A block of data
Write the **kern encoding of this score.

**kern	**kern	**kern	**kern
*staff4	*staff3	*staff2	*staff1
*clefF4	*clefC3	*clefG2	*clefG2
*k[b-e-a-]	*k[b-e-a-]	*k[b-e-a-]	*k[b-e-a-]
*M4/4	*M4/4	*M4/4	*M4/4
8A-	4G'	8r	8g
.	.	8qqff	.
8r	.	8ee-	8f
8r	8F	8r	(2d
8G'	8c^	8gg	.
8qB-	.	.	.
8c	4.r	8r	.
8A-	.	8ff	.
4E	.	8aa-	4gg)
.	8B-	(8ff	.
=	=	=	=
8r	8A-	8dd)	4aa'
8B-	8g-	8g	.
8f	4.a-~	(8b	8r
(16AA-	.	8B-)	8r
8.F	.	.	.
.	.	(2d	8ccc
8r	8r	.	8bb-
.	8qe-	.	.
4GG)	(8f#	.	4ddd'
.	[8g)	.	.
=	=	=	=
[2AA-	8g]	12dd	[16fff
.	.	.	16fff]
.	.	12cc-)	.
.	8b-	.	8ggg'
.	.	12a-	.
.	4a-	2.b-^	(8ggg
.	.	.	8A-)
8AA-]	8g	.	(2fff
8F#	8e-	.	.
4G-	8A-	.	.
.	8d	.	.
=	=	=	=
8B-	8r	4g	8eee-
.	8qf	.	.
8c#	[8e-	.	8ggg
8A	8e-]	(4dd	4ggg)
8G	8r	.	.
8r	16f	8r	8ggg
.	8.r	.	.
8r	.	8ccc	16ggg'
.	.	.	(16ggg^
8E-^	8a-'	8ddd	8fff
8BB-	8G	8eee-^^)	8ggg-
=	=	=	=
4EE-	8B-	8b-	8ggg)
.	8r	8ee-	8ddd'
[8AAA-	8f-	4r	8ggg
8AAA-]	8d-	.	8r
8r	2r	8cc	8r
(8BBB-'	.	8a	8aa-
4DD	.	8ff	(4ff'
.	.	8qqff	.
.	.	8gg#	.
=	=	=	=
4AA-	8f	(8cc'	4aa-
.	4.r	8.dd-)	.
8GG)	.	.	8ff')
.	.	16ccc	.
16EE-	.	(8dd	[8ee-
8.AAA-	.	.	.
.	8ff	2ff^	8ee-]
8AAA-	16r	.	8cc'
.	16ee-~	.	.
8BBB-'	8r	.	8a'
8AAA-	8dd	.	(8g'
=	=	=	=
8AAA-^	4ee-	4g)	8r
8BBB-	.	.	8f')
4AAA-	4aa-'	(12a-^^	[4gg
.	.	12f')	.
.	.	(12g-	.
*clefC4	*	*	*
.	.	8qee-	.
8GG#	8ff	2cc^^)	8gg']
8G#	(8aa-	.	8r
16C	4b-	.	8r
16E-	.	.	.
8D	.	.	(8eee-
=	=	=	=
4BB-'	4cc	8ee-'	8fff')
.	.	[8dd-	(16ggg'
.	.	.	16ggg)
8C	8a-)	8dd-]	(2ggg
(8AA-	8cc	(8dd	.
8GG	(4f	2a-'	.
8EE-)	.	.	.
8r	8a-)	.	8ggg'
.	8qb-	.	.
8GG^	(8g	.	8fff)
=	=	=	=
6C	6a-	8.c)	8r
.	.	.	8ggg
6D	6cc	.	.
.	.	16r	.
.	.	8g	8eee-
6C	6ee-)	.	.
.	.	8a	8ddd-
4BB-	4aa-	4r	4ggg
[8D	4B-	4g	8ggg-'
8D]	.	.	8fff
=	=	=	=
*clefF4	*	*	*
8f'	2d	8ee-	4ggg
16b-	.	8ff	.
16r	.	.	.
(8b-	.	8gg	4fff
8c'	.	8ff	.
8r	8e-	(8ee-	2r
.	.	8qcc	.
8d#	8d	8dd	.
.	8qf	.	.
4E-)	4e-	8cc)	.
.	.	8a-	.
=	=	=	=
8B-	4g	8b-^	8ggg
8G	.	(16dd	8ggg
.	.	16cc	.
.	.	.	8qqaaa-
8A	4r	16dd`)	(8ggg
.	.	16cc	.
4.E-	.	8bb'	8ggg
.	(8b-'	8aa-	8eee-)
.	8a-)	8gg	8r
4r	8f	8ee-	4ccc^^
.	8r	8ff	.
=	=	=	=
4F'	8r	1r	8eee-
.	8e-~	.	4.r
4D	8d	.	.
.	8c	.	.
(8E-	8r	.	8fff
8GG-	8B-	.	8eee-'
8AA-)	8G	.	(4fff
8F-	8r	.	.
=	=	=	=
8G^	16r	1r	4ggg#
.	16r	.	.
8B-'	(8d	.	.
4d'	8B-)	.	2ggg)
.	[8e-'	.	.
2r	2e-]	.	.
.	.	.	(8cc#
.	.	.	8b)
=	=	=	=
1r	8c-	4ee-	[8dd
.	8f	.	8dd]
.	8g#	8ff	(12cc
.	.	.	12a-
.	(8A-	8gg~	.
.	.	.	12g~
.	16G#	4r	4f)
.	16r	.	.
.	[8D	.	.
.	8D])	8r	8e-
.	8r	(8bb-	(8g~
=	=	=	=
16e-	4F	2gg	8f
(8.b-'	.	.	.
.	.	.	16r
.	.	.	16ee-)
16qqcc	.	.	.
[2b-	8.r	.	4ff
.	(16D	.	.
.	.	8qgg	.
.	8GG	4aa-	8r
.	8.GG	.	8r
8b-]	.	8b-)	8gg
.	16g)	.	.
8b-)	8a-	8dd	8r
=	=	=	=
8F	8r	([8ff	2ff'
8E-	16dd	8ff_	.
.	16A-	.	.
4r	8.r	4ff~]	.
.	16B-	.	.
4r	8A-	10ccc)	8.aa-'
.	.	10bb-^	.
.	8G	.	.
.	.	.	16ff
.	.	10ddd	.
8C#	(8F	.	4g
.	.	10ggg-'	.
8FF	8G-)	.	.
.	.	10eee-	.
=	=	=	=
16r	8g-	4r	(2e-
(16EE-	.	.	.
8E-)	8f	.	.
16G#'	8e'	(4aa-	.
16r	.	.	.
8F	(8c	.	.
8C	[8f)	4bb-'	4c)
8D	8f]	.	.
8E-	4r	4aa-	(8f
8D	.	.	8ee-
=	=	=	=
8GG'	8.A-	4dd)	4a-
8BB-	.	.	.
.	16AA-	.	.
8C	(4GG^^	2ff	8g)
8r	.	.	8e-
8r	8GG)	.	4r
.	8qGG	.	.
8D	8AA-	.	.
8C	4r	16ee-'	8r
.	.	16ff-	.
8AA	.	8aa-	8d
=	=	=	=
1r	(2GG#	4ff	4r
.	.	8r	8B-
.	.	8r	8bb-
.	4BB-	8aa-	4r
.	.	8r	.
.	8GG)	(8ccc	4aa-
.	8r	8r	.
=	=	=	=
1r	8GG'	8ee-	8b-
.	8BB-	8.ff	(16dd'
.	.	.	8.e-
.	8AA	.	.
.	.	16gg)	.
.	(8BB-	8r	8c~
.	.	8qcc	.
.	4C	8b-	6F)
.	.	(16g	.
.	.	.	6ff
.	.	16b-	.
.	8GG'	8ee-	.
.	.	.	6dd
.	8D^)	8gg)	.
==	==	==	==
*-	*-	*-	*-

The exercise — Pull out every line of the items above that contains the string "kern", and list those lines.

Reply to the task —
Write the **kern encoding of this score.
**kern	**kern	**kern	**kern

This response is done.